◆ **TO DO**
I would like the entries transcribed word for word, please, with the pictures removed.

◆ **RECORDED DATA**

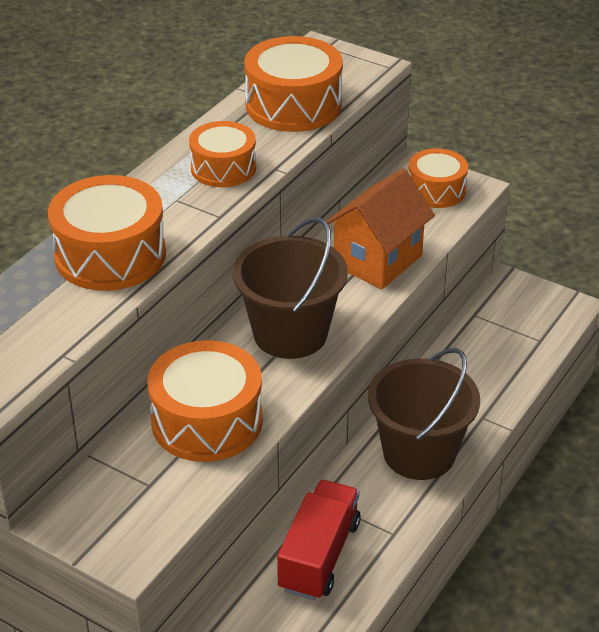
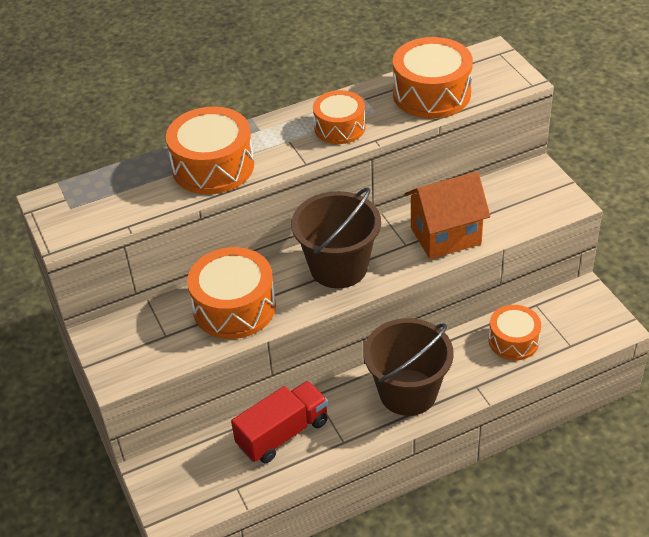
camera: 35 degrees right, 5 degrees up
(436, 190) = (538, 196): orange drum -> orange drum (513, 341)

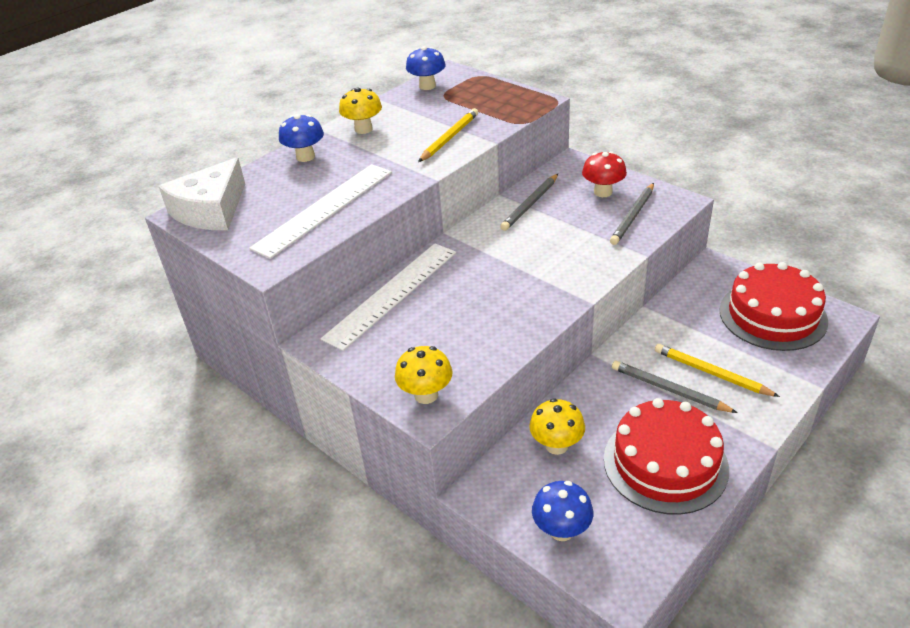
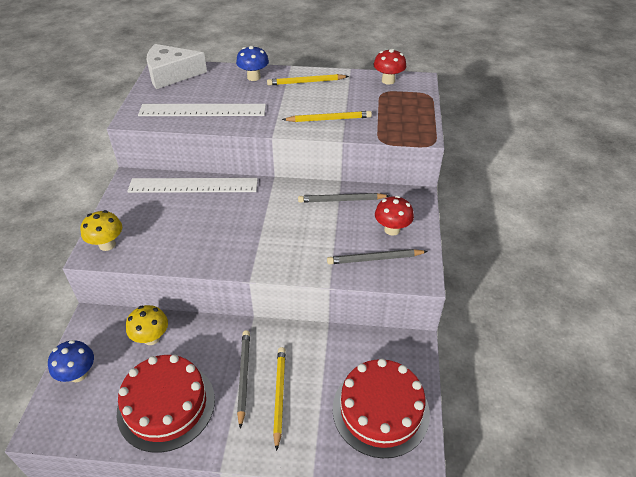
camera: 50 degrees right, 5 degrees up
(363, 129) = (306, 82): yellow mushroom -> yellow pencil
(427, 86) = (388, 81): blue mushroom -> red mushroom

◆ **ANSWER SPACE**
camera: 35 degrees right, 5 degrees up
(436, 190) = (538, 196): orange drum -> orange drum (513, 341)

camera: 50 degrees right, 5 degrees up
(363, 129) = (306, 82): yellow mushroom -> yellow pencil
(427, 86) = (388, 81): blue mushroom -> red mushroom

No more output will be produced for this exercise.